• [What the task requires]:
Starting at the first line and ending at the one with "(517, 177) = (609, 252): turquoise", give the lines of the listing again exactly, and nothing else; skip the pictures.

• [Supplied information]:
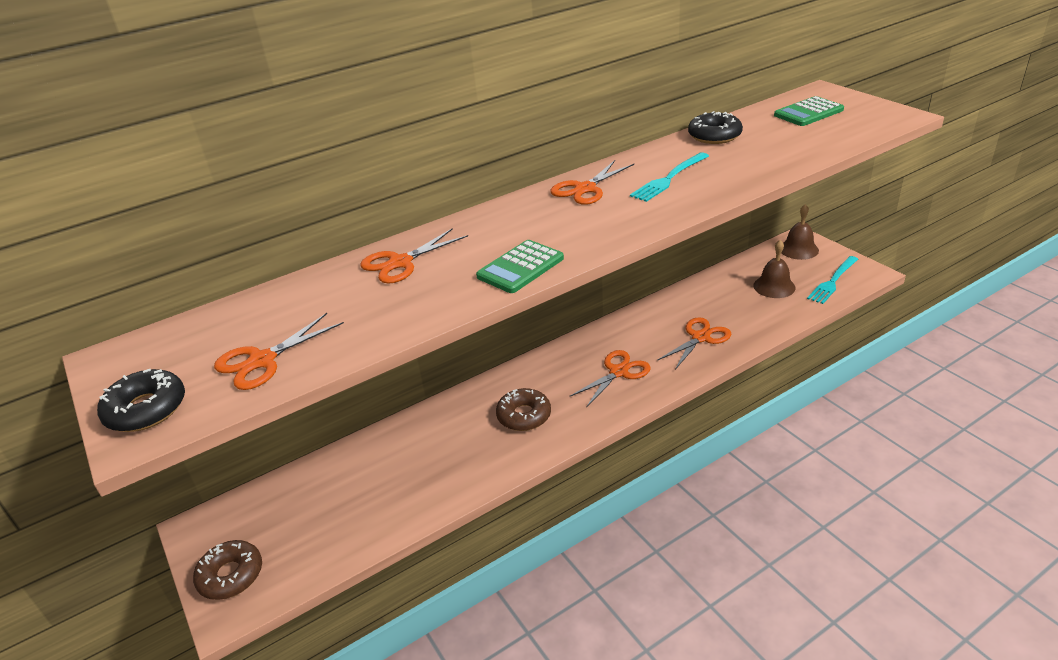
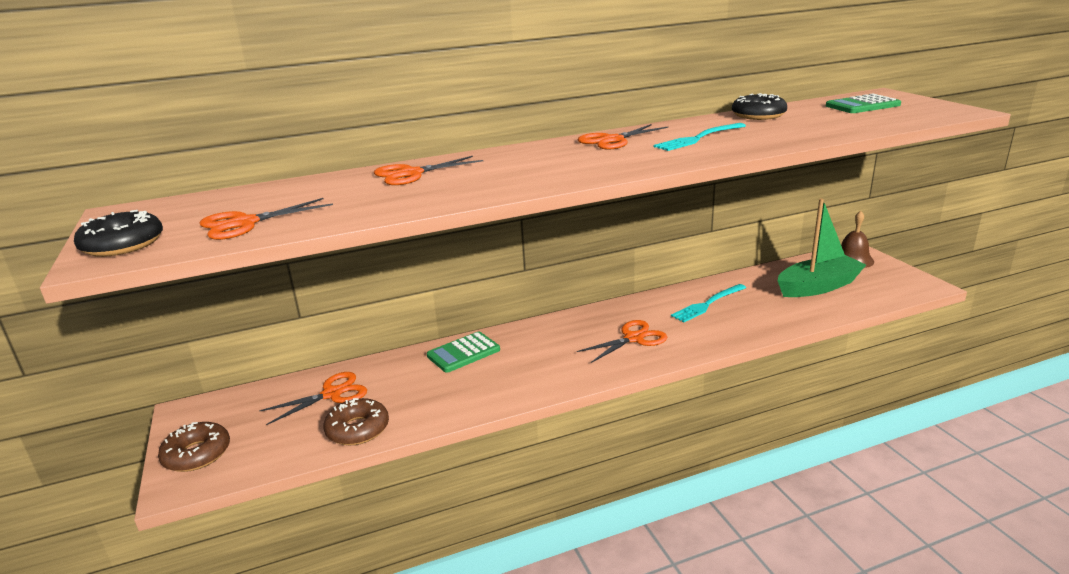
camera: 10 degrees right, 10 degrees down
(520, 267) = (520, 183): green calculator -> green calculator (463, 353)
(524, 416) = (526, 362): brown donut -> brown donut (358, 429)
(700, 338) = (727, 320): orange scissors -> orange scissors (332, 394)
(774, 286) = (818, 287): brown bell -> green boat
(832, 282) = (883, 289): turquoise fork -> turquoise fork (707, 304)

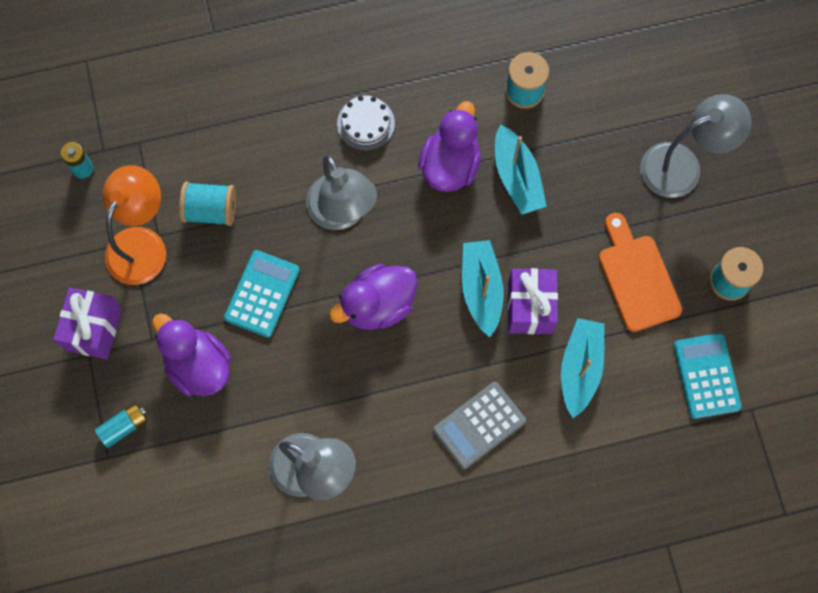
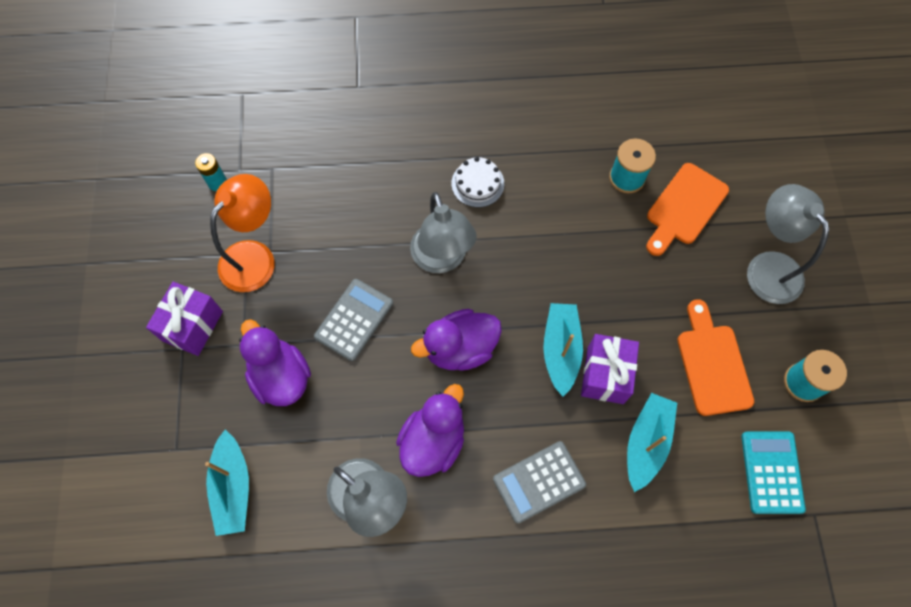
camera: 10 degrees right, 5 degrees down
(124, 427) = (198, 422): turquoise battery -> none
(211, 210) = (323, 237): turquoise spool -> none
(262, 294) = (354, 319): turquoise calculator -> grey calculator
(450, 165) = (549, 232): purple duck -> purple duck (433, 441)
(517, 177) = (609, 252): turquoise boat -> turquoise boat (233, 487)
(589, 114) = (684, 207): none -> orange cutting board
(682, 165) = (767, 267): grey lamp -> grey lamp turned 105 degrees counterclockwise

• [Answer to the exercise]:
camera: 10 degrees right, 10 degrees down
(520, 267) = (520, 183): green calculator -> green calculator (463, 353)
(524, 416) = (526, 362): brown donut -> brown donut (358, 429)
(700, 338) = (727, 320): orange scissors -> orange scissors (332, 394)
(774, 286) = (818, 287): brown bell -> green boat
(832, 282) = (883, 289): turquoise fork -> turquoise fork (707, 304)

camera: 10 degrees right, 5 degrees down
(124, 427) = (198, 422): turquoise battery -> none
(211, 210) = (323, 237): turquoise spool -> none
(262, 294) = (354, 319): turquoise calculator -> grey calculator
(450, 165) = (549, 232): purple duck -> purple duck (433, 441)
(517, 177) = (609, 252): turquoise boat -> turquoise boat (233, 487)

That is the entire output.